» **DATA EXCERPT**:
******************************
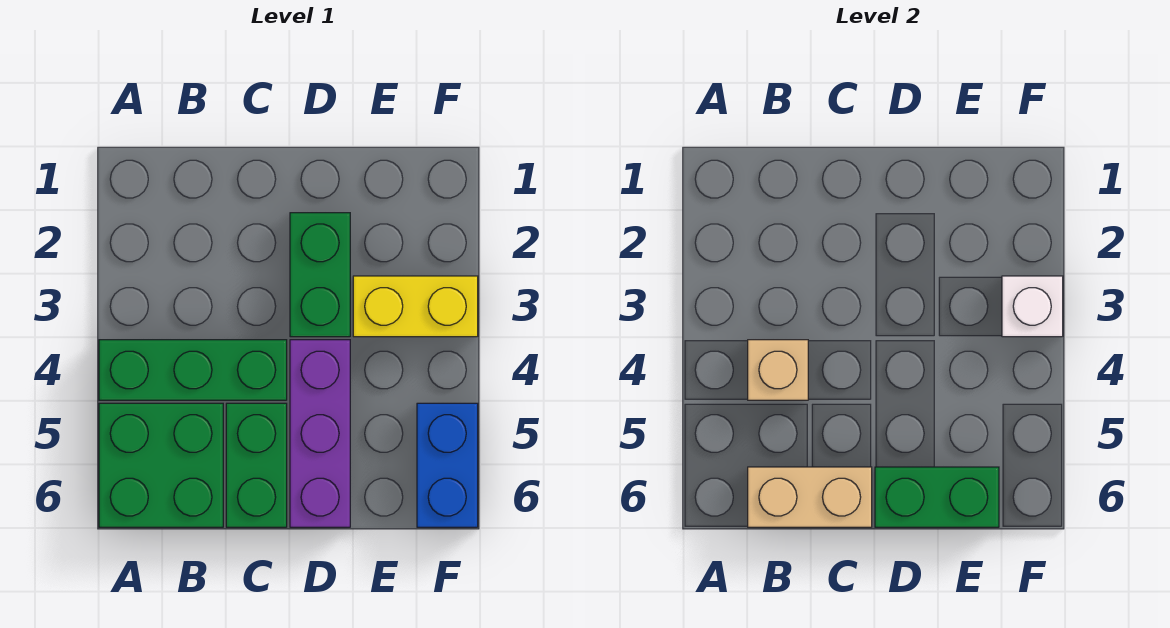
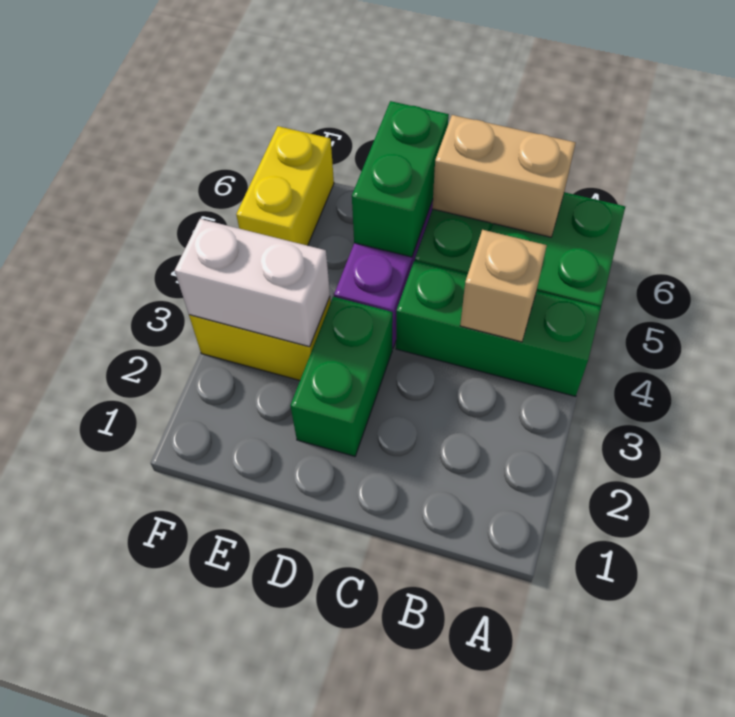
green brick D6:E6 level 2 -> green brick D5:D6 level 2
white brick F3 level 2 -> white brick E3:F3 level 2
blue brick F5:F6 level 1 -> yellow brick F5:F6 level 1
******************************
» **EXERCISE DESCRIPTION**: Copy nothing except the lines from the one holding "white brick F3" through the last line of the data above, and return them exactly.

» **ANSWER FOR THE TASK**:
white brick F3 level 2 -> white brick E3:F3 level 2
blue brick F5:F6 level 1 -> yellow brick F5:F6 level 1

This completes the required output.